PROMPT
Look through the listing below for the string "white". Show each line where it occurs.

MATERIAL FOR THIS EXERCISE
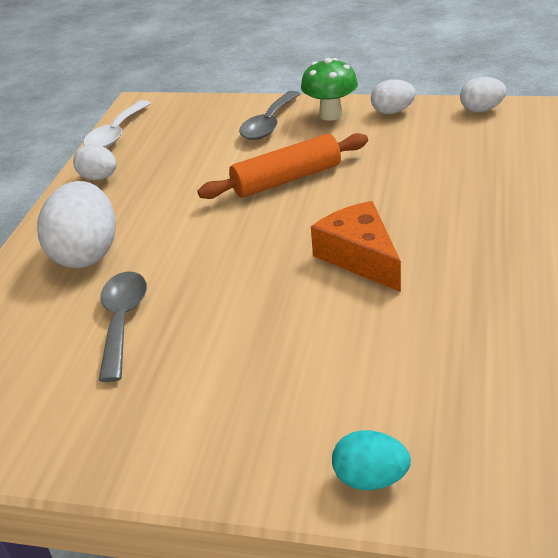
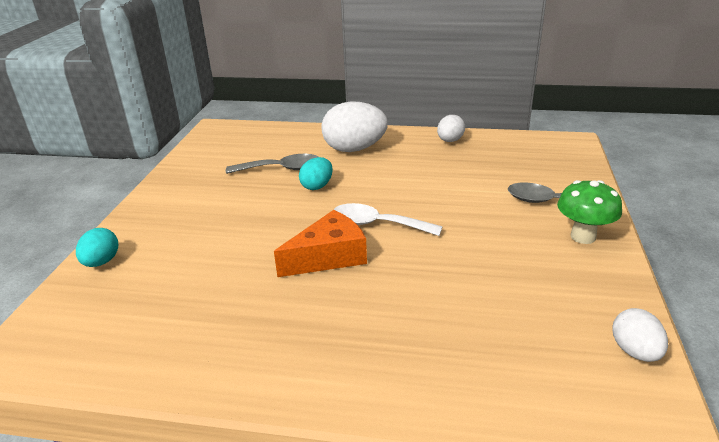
camera: 85 degrees right, 5 degrees down
(116, 134) = (517, 138): white spoon -> white spoon (377, 224)
(188, 280) = (317, 186): none -> turquoise egg
(286, 179) = (451, 217): orange rolling pin -> none
(392, 111) = (604, 277): white egg -> none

RESPONSE
(116, 134) = (517, 138): white spoon -> white spoon (377, 224)
(392, 111) = (604, 277): white egg -> none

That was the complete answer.